■ **The task**
In the records that follow, skip the pictures and print everything else exactly.

■ **Material to process**
★ ★ ★ ★
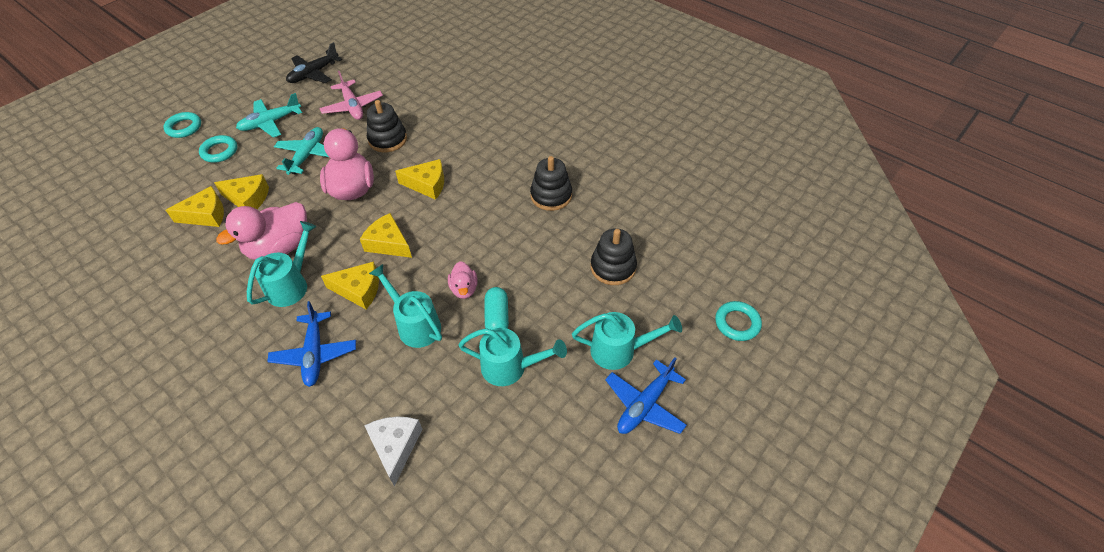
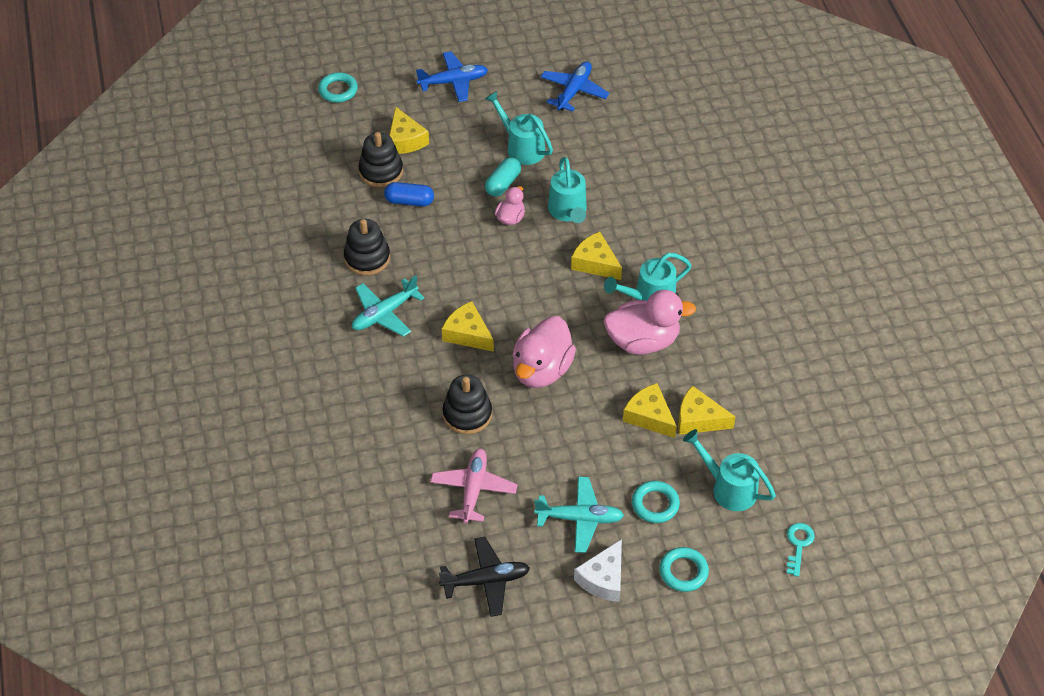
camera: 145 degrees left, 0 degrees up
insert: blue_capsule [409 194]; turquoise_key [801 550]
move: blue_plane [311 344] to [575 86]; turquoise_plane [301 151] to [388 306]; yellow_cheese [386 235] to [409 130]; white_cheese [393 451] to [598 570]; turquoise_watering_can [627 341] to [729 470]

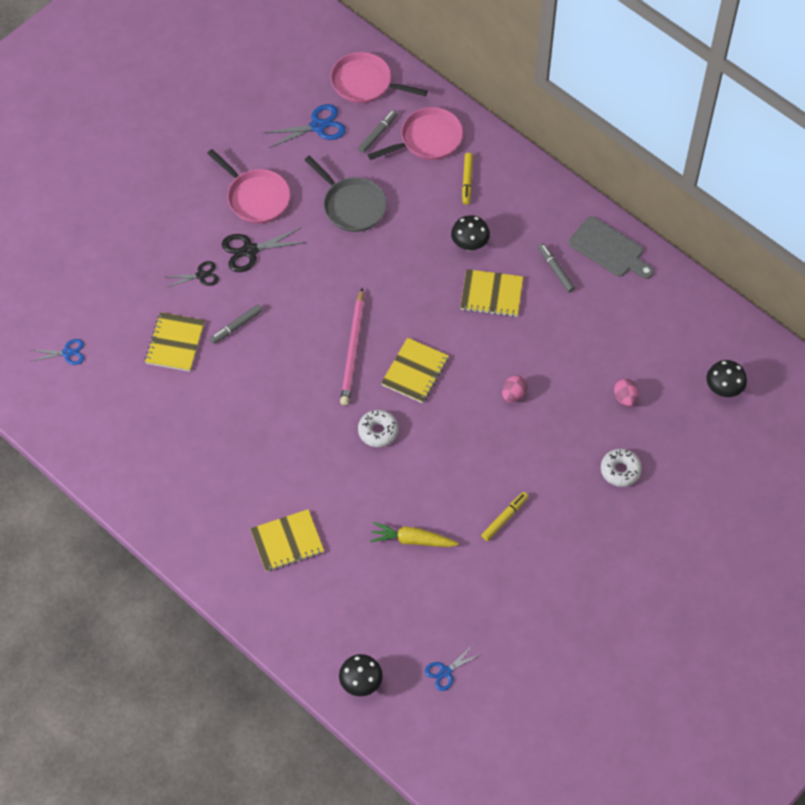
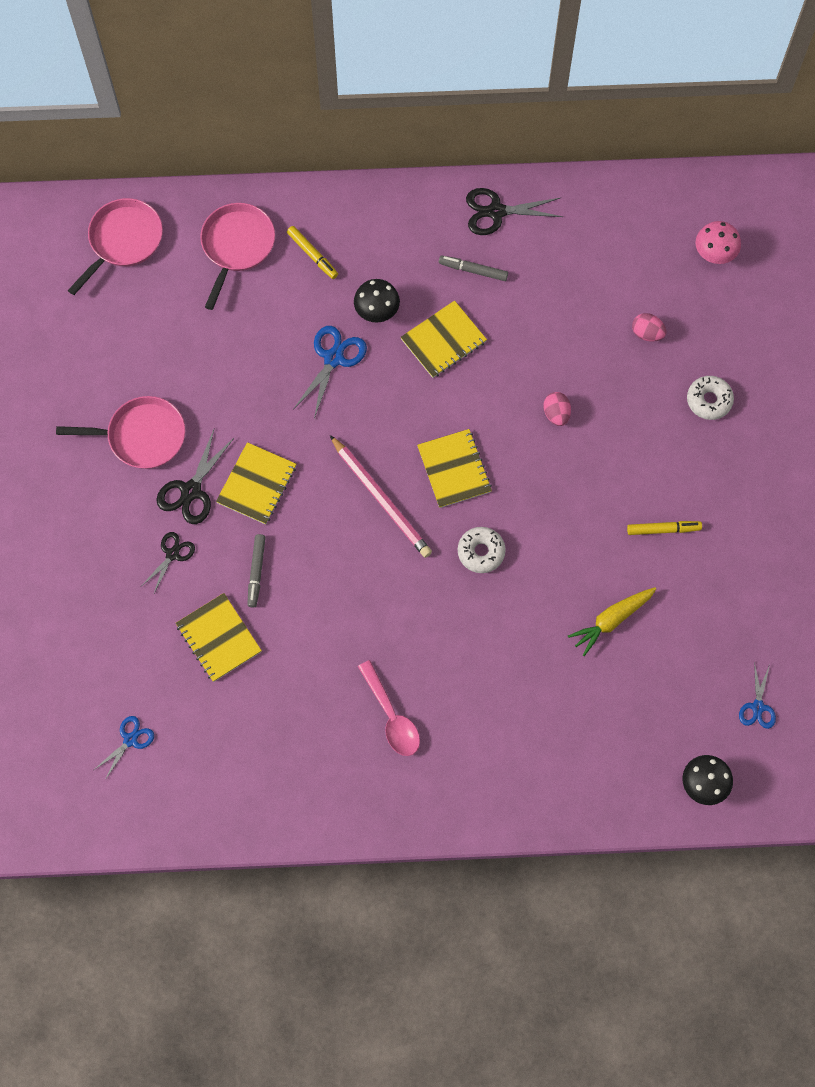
camera: 45 degrees left, 10 degrees up
delete: grey_pan [345 194]; grey_marker [378 131]
insert: pink_spoon [389 708]
move: yellow_notebook [287 540] to [256 483]; blue_scissors [305 126] to [330 372]
replace: grey_cutting_board [611 247] to black_scissors [514 211]
recolor: black_mushroom [726 378] to pink_mushroom [718 242]
rotate: pink_pan [379 77] = [115 246] 150 degrees clockwise; yellow_marker [504 516] = [664 528] 90 degrees clockwise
★ ★ ★ ★
■ **Answer to this problem**
camera: 145 degrees left, 0 degrees up
insert: blue_capsule [409 194]; turquoise_key [801 550]
move: blue_plane [311 344] to [575 86]; turquoise_plane [301 151] to [388 306]; yellow_cheese [386 235] to [409 130]; white_cheese [393 451] to [598 570]; turquoise_watering_can [627 341] to [729 470]

camera: 45 degrees left, 10 degrees up
delete: grey_pan [345 194]; grey_marker [378 131]
insert: pink_spoon [389 708]
move: yellow_notebook [287 540] to [256 483]; blue_scissors [305 126] to [330 372]
replace: grey_cutting_board [611 247] to black_scissors [514 211]
recolor: black_mushroom [726 378] to pink_mushroom [718 242]
rotate: pink_pan [379 77] = [115 246] 150 degrees clockwise; yellow_marker [504 516] = [664 528] 90 degrees clockwise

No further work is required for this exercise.